Stored data entries:
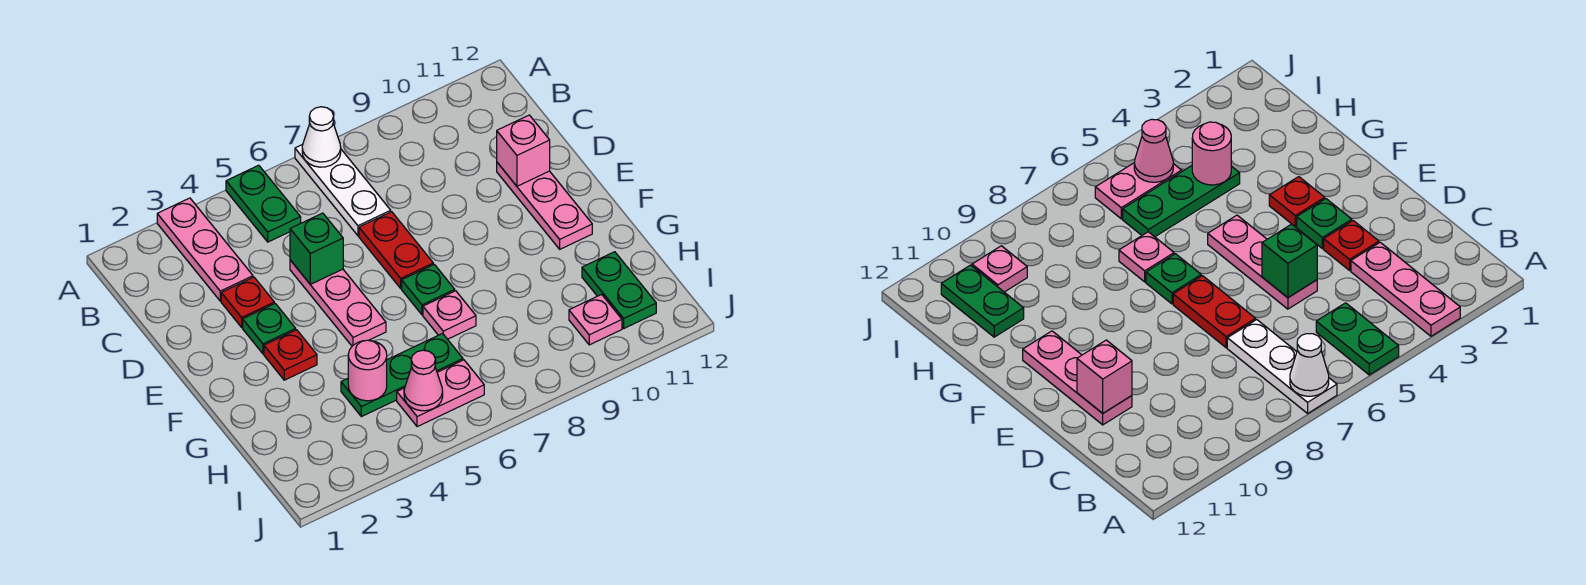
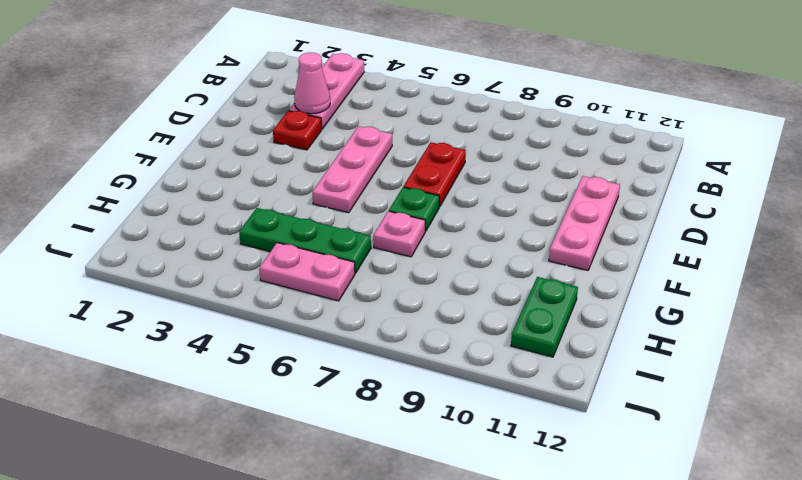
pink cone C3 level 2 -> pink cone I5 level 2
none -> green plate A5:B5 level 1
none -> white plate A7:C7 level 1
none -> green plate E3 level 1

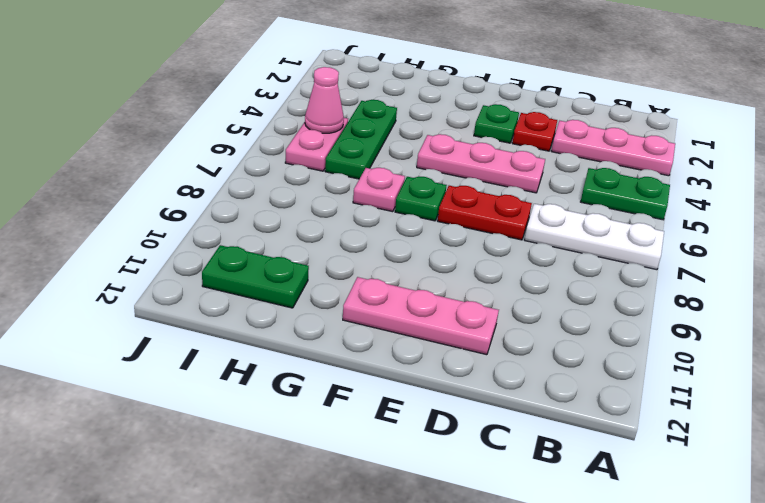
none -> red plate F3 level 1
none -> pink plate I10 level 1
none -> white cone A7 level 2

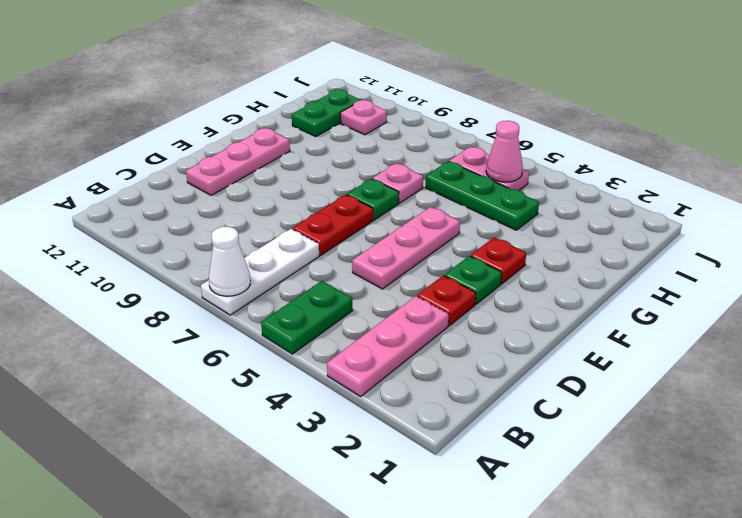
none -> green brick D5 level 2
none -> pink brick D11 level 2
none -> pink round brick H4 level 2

--

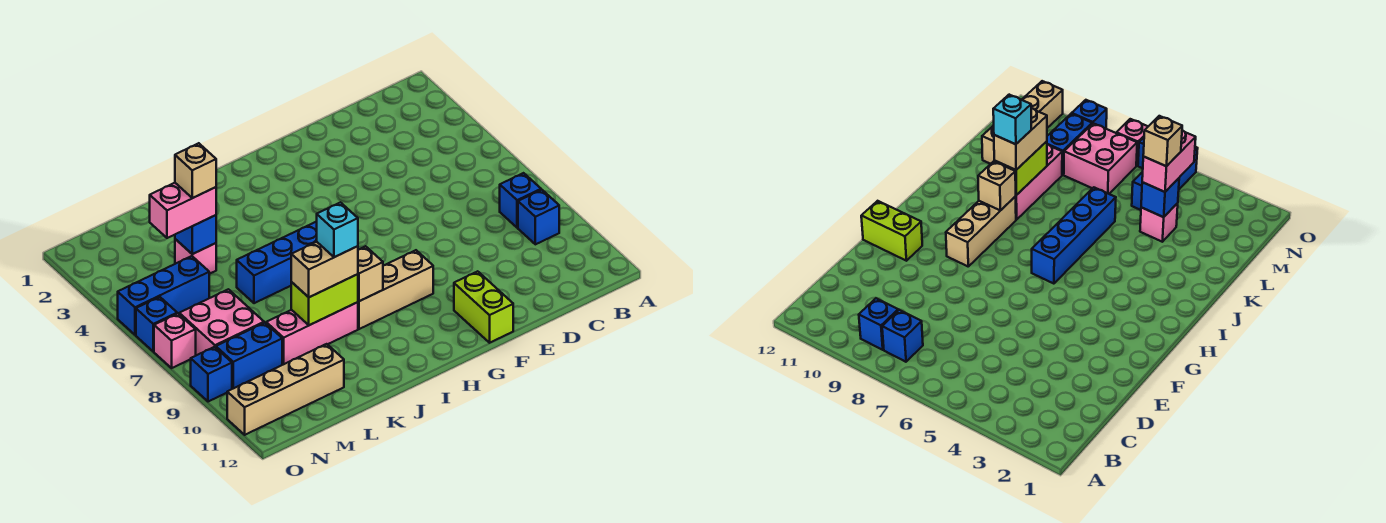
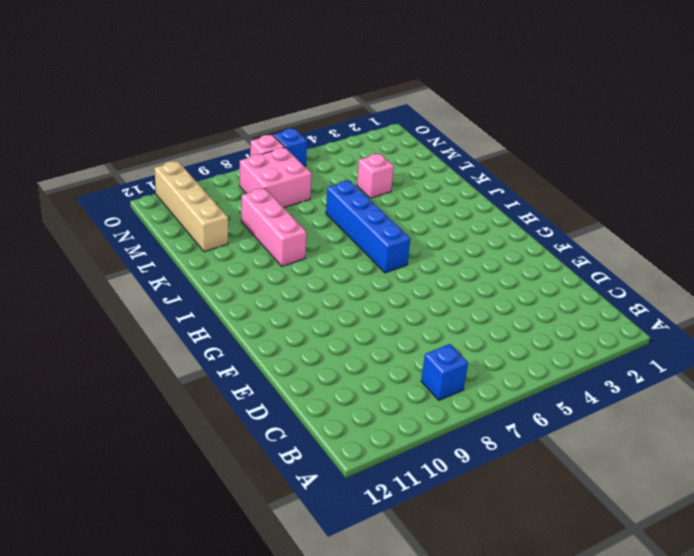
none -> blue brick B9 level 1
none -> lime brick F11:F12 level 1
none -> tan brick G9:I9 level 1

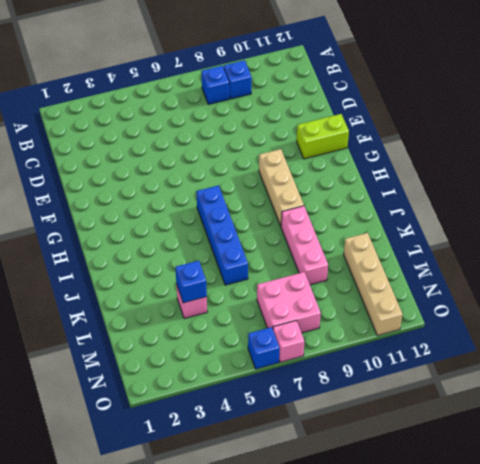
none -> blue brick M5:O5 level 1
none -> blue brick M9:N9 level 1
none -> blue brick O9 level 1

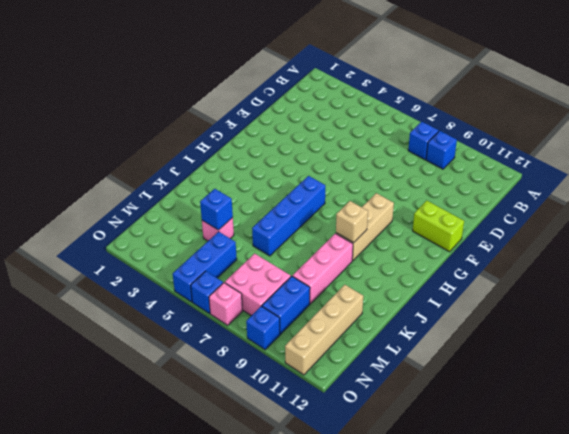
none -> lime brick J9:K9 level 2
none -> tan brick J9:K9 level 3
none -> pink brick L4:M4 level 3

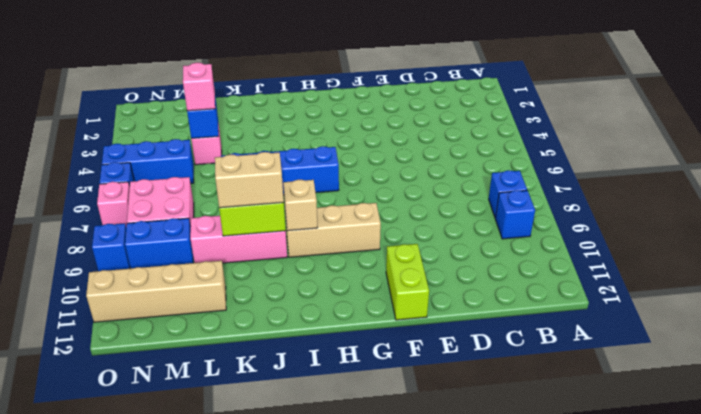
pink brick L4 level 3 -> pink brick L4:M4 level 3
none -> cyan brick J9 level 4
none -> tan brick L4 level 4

### Work required:
Set down, exactly as written above, each line from the one with "none -> blue brick O9 level 1" through the one with "none -> tan brick L4 level 4", and skip the pictures.

### Your response:
none -> blue brick O9 level 1

none -> lime brick J9:K9 level 2
none -> tan brick J9:K9 level 3
none -> pink brick L4:M4 level 3

pink brick L4 level 3 -> pink brick L4:M4 level 3
none -> cyan brick J9 level 4
none -> tan brick L4 level 4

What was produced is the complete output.